What you have to do: In the records below, find the line containing "IC4 pin IN+: VA -> N17" and the line containing "D5: LED (A LED, K GND) -> LED (A GND, K LED)"; please repeat exactly the lines from one to the other, both included, and nothing more.

Excerpted records:
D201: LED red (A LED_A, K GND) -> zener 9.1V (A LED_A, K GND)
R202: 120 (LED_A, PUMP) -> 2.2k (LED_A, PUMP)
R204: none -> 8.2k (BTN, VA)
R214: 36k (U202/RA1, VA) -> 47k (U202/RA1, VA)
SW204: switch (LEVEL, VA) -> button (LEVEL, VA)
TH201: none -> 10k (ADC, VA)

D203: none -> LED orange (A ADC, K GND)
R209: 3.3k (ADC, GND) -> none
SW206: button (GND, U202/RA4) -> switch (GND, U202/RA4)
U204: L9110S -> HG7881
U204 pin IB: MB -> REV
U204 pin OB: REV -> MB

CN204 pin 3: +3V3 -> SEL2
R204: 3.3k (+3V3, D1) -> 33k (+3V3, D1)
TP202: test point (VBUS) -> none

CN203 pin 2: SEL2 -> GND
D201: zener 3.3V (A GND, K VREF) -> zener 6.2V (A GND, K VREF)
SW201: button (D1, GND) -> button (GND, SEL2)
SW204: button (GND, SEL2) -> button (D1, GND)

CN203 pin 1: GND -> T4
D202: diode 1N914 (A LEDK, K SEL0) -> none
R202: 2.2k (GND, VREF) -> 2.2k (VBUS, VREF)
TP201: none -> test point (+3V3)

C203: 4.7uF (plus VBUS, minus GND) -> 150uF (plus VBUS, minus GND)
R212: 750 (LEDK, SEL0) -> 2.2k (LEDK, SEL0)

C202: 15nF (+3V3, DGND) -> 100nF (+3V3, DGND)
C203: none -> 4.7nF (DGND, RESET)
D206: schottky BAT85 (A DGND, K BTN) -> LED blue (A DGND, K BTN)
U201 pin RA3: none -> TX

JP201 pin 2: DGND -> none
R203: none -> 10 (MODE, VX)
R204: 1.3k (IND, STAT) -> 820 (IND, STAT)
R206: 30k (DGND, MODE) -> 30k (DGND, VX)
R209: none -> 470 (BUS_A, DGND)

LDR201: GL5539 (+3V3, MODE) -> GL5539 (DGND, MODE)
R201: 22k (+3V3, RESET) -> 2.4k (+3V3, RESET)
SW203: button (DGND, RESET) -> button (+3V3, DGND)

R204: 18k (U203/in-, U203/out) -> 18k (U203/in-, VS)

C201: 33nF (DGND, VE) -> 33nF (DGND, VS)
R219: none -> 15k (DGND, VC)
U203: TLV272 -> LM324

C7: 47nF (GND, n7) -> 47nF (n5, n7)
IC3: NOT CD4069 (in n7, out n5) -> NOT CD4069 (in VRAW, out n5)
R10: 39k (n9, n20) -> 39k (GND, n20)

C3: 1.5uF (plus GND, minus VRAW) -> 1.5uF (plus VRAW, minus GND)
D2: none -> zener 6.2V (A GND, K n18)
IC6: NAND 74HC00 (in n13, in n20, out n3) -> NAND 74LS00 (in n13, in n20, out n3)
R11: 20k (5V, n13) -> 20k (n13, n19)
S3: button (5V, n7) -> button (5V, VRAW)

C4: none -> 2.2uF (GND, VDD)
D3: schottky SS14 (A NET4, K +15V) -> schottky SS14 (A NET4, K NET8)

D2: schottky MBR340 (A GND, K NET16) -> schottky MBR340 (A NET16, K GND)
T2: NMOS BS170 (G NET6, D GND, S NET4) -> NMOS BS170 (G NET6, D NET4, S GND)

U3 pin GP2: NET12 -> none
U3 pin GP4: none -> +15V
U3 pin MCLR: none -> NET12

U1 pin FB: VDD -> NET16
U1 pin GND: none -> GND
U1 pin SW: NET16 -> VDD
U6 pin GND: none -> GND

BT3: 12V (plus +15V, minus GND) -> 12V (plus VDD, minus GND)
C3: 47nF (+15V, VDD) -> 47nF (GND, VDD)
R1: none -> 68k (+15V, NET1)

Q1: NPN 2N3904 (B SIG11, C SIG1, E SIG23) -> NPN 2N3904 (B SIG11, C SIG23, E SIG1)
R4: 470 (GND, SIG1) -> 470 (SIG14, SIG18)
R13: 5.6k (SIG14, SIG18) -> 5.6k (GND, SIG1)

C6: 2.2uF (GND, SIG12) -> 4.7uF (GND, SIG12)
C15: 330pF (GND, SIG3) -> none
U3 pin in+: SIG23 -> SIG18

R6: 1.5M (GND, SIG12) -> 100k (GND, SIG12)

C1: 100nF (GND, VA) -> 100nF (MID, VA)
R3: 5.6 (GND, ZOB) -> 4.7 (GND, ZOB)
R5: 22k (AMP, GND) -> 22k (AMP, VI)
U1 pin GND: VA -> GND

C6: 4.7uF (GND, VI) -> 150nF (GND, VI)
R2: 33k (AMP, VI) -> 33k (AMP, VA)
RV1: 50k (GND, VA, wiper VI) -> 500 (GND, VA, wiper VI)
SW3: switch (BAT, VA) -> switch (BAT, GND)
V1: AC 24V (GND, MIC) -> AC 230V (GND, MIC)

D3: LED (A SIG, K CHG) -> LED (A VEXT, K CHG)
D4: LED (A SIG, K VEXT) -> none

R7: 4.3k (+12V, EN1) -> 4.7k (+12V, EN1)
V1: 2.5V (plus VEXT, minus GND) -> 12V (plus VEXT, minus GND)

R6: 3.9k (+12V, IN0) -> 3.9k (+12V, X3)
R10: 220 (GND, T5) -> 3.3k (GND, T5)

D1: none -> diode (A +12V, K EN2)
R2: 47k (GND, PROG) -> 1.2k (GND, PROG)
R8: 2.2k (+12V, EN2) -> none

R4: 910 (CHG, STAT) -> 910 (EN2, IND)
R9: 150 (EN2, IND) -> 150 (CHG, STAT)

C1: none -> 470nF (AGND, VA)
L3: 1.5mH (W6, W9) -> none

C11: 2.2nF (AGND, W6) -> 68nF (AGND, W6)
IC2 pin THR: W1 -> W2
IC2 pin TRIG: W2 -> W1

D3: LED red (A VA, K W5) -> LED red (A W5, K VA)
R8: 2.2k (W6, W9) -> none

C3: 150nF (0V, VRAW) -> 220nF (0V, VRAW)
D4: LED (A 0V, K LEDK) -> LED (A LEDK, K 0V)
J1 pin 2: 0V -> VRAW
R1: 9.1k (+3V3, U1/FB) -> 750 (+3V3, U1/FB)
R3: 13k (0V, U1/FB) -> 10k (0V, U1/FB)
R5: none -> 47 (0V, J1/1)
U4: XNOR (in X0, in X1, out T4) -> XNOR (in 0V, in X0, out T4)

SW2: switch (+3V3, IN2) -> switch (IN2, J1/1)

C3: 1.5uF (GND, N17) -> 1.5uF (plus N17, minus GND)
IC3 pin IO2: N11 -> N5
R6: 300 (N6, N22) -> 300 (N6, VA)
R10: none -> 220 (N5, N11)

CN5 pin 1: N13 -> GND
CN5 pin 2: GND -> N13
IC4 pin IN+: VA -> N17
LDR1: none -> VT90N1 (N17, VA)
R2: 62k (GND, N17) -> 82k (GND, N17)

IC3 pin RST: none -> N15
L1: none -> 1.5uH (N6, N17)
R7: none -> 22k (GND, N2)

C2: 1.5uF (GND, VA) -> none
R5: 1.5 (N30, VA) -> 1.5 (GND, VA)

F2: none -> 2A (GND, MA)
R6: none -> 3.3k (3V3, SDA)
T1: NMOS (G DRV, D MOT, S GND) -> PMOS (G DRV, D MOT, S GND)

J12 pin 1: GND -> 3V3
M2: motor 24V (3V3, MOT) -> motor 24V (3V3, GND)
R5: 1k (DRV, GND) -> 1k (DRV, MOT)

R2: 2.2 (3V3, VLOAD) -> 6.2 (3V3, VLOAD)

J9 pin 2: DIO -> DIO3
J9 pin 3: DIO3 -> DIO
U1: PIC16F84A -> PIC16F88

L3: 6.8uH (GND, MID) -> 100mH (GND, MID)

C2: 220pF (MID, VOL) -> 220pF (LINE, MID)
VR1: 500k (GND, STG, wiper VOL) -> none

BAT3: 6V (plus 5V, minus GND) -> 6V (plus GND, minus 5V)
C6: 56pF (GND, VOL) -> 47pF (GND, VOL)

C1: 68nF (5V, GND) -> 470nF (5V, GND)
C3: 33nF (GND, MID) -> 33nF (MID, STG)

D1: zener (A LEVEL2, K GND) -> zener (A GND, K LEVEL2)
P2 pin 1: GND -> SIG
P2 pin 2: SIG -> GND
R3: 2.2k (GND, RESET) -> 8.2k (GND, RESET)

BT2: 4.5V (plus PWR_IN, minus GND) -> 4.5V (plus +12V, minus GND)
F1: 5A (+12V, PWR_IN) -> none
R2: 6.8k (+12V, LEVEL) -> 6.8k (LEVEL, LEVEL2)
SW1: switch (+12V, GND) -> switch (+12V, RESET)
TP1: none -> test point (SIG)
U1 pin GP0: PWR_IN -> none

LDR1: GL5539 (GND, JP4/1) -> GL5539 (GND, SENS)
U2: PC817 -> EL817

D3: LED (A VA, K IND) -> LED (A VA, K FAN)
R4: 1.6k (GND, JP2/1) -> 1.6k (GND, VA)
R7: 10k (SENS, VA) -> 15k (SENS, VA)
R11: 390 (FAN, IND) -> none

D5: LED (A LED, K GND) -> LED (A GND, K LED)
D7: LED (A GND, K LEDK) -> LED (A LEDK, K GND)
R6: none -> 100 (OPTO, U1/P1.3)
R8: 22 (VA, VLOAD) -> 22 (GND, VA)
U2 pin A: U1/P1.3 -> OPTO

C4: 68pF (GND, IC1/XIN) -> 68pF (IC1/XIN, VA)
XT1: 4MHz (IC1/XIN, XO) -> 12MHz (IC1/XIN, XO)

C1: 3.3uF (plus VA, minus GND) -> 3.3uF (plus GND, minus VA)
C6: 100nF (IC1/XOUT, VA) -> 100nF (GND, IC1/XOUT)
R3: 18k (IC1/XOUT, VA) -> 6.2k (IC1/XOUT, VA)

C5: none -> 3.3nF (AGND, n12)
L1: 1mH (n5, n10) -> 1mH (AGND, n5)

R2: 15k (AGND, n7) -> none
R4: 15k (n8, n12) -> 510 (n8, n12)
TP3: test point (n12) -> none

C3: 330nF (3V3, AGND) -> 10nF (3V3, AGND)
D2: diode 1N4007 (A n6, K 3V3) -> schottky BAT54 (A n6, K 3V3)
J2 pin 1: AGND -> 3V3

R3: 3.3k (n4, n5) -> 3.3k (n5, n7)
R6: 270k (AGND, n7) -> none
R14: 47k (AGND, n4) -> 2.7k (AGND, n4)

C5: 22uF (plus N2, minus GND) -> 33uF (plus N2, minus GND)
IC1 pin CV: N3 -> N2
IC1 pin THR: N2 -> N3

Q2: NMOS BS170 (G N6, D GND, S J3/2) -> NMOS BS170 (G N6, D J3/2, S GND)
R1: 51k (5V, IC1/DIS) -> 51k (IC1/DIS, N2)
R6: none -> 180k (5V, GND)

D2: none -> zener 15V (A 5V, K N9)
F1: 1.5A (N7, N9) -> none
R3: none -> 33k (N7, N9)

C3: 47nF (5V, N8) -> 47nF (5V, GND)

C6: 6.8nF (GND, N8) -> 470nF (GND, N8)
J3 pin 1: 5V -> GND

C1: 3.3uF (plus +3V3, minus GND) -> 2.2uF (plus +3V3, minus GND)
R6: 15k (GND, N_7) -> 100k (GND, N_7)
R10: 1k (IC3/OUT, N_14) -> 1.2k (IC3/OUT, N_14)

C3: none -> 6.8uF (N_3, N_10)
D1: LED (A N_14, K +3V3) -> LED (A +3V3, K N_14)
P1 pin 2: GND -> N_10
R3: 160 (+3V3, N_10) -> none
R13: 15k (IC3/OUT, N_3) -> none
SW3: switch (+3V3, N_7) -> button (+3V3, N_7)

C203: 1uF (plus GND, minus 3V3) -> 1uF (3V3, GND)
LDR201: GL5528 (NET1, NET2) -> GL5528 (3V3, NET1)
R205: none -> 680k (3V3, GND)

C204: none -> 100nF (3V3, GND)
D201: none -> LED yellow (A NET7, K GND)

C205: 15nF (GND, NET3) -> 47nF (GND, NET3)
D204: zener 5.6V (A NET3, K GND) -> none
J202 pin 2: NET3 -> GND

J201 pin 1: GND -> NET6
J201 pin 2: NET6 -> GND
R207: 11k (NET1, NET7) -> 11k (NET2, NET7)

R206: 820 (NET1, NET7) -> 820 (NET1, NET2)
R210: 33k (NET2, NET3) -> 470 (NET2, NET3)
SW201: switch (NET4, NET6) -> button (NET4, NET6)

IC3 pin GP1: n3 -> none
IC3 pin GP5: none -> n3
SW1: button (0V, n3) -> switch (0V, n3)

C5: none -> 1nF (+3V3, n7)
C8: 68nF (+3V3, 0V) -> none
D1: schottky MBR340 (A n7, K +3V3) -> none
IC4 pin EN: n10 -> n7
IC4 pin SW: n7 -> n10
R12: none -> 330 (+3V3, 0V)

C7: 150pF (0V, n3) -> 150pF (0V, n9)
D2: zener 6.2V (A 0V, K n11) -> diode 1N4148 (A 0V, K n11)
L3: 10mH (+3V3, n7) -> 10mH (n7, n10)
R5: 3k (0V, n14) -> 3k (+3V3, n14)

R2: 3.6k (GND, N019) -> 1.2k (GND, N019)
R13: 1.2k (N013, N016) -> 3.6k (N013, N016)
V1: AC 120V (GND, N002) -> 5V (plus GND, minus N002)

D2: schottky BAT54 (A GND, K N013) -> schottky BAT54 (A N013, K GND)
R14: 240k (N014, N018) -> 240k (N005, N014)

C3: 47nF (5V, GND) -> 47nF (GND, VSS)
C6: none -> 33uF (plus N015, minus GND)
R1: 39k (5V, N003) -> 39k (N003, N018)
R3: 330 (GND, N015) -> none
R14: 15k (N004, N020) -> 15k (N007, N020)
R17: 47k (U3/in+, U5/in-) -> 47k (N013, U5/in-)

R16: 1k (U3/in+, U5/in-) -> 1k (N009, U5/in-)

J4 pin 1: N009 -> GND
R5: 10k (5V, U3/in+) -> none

Response box:
IC4 pin IN+: VA -> N17
LDR1: none -> VT90N1 (N17, VA)
R2: 62k (GND, N17) -> 82k (GND, N17)

IC3 pin RST: none -> N15
L1: none -> 1.5uH (N6, N17)
R7: none -> 22k (GND, N2)

C2: 1.5uF (GND, VA) -> none
R5: 1.5 (N30, VA) -> 1.5 (GND, VA)

F2: none -> 2A (GND, MA)
R6: none -> 3.3k (3V3, SDA)
T1: NMOS (G DRV, D MOT, S GND) -> PMOS (G DRV, D MOT, S GND)

J12 pin 1: GND -> 3V3
M2: motor 24V (3V3, MOT) -> motor 24V (3V3, GND)
R5: 1k (DRV, GND) -> 1k (DRV, MOT)

R2: 2.2 (3V3, VLOAD) -> 6.2 (3V3, VLOAD)

J9 pin 2: DIO -> DIO3
J9 pin 3: DIO3 -> DIO
U1: PIC16F84A -> PIC16F88

L3: 6.8uH (GND, MID) -> 100mH (GND, MID)

C2: 220pF (MID, VOL) -> 220pF (LINE, MID)
VR1: 500k (GND, STG, wiper VOL) -> none

BAT3: 6V (plus 5V, minus GND) -> 6V (plus GND, minus 5V)
C6: 56pF (GND, VOL) -> 47pF (GND, VOL)

C1: 68nF (5V, GND) -> 470nF (5V, GND)
C3: 33nF (GND, MID) -> 33nF (MID, STG)

D1: zener (A LEVEL2, K GND) -> zener (A GND, K LEVEL2)
P2 pin 1: GND -> SIG
P2 pin 2: SIG -> GND
R3: 2.2k (GND, RESET) -> 8.2k (GND, RESET)

BT2: 4.5V (plus PWR_IN, minus GND) -> 4.5V (plus +12V, minus GND)
F1: 5A (+12V, PWR_IN) -> none
R2: 6.8k (+12V, LEVEL) -> 6.8k (LEVEL, LEVEL2)
SW1: switch (+12V, GND) -> switch (+12V, RESET)
TP1: none -> test point (SIG)
U1 pin GP0: PWR_IN -> none

LDR1: GL5539 (GND, JP4/1) -> GL5539 (GND, SENS)
U2: PC817 -> EL817

D3: LED (A VA, K IND) -> LED (A VA, K FAN)
R4: 1.6k (GND, JP2/1) -> 1.6k (GND, VA)
R7: 10k (SENS, VA) -> 15k (SENS, VA)
R11: 390 (FAN, IND) -> none

D5: LED (A LED, K GND) -> LED (A GND, K LED)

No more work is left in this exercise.